## WORK ORDER
Go to the line below containing "The nonosemi (red)" and print exactly from there through the line containing "The pefiponon (white)", both included. Print nothing else.

Object state comparisons
● ● ●

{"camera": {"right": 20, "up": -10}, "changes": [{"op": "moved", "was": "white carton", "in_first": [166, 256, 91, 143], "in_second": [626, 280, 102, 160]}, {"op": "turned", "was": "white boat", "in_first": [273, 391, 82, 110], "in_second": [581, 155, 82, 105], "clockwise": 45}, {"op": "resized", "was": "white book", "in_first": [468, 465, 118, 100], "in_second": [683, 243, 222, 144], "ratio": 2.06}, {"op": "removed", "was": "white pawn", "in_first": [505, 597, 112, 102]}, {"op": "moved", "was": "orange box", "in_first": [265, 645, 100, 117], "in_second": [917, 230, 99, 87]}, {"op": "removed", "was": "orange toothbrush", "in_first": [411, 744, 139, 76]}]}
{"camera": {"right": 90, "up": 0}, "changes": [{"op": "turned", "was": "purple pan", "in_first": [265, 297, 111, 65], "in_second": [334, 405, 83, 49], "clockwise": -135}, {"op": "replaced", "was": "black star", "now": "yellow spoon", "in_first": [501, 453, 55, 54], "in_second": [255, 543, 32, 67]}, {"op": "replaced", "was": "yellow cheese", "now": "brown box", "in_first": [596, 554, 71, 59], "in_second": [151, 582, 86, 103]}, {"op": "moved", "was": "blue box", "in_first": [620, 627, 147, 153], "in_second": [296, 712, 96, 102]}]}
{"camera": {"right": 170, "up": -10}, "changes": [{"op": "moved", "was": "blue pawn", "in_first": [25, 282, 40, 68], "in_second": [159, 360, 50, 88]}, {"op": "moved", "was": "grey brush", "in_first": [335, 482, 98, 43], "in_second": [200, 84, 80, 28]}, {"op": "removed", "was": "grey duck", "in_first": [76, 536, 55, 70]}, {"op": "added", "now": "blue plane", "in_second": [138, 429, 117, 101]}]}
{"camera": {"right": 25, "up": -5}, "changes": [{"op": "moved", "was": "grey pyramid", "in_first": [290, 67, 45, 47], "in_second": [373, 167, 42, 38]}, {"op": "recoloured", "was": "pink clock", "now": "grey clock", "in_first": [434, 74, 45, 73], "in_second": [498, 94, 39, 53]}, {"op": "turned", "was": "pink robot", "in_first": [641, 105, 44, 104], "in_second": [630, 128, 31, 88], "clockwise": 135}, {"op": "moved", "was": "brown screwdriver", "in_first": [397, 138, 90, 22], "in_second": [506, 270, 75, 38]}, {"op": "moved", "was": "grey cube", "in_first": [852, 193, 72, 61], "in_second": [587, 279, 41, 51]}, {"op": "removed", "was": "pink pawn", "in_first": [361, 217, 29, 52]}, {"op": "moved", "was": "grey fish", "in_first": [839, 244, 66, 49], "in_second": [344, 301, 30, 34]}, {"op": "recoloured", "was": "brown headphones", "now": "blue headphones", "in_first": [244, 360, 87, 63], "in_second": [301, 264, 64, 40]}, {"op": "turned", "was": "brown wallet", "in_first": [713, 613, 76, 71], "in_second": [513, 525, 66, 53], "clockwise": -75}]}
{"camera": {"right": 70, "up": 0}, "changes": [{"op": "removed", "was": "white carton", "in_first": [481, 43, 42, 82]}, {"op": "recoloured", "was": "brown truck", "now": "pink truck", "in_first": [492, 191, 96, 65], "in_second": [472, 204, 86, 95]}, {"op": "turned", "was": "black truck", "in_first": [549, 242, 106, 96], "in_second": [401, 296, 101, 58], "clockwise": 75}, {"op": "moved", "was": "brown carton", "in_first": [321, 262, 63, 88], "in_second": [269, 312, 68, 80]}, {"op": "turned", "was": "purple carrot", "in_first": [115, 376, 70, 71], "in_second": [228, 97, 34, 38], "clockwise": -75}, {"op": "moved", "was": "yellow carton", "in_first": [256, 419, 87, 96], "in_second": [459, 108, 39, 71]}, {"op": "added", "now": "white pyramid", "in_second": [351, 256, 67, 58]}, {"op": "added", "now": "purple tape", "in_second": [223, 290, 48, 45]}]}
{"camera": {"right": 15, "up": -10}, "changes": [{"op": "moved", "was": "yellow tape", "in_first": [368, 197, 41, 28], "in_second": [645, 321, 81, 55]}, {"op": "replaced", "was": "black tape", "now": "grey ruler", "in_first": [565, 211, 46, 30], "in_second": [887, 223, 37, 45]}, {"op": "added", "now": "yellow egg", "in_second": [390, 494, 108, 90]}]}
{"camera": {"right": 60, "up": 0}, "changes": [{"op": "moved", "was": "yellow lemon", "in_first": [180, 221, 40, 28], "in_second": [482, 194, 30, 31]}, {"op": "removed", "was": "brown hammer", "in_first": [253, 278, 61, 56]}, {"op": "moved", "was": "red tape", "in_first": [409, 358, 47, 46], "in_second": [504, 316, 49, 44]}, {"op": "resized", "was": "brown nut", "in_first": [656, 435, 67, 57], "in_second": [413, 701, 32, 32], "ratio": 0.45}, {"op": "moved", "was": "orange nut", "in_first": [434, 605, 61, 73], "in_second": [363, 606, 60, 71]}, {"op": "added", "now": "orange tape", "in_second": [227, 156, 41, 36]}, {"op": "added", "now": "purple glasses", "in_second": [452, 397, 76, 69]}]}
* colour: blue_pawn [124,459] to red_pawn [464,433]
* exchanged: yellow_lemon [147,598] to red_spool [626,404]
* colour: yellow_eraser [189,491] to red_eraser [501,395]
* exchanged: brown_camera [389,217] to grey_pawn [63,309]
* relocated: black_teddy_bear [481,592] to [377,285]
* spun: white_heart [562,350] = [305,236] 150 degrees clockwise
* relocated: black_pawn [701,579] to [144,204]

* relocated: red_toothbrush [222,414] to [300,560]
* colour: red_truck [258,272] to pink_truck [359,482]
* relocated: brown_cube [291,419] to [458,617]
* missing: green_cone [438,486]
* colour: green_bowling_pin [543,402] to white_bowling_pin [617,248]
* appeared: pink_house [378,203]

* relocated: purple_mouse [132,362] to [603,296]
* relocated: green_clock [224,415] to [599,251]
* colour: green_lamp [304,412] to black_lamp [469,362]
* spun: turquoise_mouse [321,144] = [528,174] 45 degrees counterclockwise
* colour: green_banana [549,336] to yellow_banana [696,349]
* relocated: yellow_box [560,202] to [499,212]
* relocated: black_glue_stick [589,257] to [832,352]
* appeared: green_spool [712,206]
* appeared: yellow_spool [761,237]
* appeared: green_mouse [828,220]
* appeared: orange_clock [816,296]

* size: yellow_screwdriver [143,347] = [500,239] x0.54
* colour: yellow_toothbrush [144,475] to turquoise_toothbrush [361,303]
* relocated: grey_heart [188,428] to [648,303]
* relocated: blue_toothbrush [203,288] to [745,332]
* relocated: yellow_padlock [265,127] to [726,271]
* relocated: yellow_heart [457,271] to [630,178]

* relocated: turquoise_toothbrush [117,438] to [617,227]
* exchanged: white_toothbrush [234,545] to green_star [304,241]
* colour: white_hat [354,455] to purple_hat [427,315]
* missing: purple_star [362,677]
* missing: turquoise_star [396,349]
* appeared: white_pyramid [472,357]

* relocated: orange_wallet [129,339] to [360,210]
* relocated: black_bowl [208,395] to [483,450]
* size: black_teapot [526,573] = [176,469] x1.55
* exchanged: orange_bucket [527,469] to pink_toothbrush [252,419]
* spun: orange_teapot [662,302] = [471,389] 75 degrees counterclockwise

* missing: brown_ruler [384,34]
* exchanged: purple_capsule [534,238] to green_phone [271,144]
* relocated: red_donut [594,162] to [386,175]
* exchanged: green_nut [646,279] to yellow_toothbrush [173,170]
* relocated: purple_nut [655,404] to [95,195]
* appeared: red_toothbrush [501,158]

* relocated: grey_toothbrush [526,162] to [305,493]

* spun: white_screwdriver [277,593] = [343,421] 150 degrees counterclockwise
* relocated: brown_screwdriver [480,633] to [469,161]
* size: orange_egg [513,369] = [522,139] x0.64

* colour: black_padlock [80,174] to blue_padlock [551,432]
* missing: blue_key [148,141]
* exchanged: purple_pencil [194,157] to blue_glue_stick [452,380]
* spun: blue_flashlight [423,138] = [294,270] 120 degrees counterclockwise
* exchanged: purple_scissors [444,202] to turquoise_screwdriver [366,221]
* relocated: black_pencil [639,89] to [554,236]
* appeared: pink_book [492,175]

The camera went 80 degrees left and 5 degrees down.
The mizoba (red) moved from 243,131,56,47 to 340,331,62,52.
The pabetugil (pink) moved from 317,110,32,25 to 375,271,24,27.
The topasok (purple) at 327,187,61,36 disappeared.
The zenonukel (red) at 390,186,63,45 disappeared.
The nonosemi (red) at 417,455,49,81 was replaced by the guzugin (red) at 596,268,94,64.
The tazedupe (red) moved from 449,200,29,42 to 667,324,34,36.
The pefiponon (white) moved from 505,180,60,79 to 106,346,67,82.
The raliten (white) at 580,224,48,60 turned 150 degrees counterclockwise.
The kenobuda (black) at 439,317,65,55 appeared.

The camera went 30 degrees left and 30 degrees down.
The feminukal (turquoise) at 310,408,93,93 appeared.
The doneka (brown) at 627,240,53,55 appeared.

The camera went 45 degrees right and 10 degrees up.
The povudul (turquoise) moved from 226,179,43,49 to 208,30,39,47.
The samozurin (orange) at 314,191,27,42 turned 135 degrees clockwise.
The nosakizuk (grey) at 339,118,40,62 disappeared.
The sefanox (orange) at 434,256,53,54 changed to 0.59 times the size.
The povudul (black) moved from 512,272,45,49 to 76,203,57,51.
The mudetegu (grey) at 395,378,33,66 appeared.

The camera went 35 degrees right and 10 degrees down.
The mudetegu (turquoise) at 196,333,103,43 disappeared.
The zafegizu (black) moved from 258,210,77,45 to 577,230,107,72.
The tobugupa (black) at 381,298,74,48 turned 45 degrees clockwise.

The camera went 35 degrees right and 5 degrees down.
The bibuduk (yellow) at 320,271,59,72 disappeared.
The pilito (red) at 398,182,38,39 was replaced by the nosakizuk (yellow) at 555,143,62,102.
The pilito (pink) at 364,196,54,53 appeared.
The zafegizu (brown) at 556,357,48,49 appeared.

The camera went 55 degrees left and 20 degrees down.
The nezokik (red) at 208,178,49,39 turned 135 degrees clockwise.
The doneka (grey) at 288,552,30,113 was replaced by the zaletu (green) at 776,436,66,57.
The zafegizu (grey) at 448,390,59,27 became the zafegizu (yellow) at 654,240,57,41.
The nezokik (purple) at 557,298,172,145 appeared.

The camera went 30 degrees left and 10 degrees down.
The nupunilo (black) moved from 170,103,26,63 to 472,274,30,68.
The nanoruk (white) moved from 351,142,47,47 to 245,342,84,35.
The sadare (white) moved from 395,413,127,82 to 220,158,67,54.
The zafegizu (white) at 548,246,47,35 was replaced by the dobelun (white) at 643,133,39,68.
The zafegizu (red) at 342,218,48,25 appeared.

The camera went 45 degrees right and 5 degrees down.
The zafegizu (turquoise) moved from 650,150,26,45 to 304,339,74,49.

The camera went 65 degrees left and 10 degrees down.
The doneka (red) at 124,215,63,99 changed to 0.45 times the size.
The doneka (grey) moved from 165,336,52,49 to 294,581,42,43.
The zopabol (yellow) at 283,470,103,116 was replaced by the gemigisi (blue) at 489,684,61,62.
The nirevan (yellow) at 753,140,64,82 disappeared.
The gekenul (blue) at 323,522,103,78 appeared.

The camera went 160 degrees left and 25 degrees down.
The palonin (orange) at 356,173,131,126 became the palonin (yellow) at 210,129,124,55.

● ● ●

## RESULT BELOW
The nonosemi (red) at 417,455,49,81 was replaced by the guzugin (red) at 596,268,94,64.
The tazedupe (red) moved from 449,200,29,42 to 667,324,34,36.
The pefiponon (white) moved from 505,180,60,79 to 106,346,67,82.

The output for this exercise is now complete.